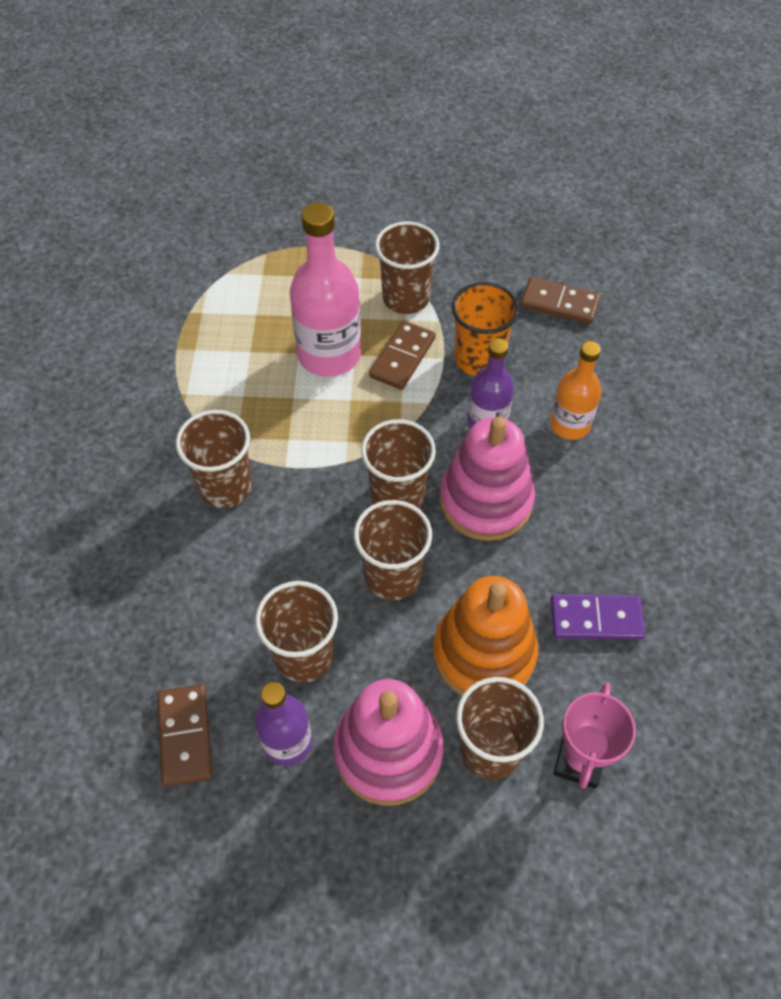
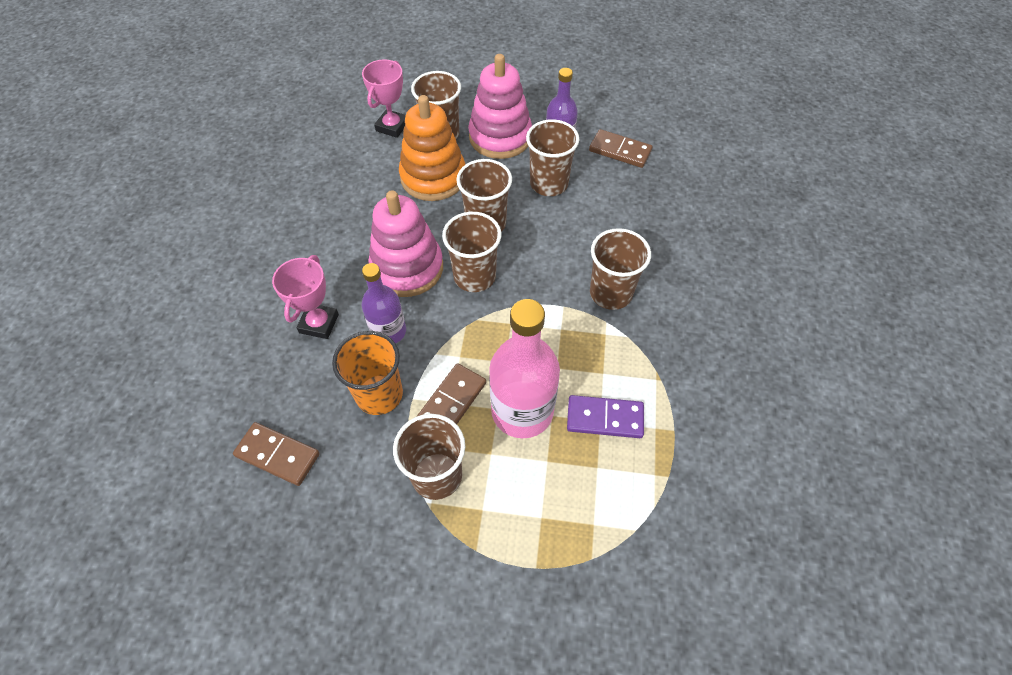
camera: 175 degrees left, 0 degrees up
(185, 736) = (620, 151): brown domino -> brown domino turned 60 degrees counterclockwise
(570, 425) = (319, 323): orange bottle -> pink trophy
(596, 619) = (354, 190): purple domino -> purple domino (605, 418)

What is expected:
Every line above is to be given again exactly, apart from the pictures.

Worked solution:
camera: 175 degrees left, 0 degrees up
(185, 736) = (620, 151): brown domino -> brown domino turned 60 degrees counterclockwise
(570, 425) = (319, 323): orange bottle -> pink trophy
(596, 619) = (354, 190): purple domino -> purple domino (605, 418)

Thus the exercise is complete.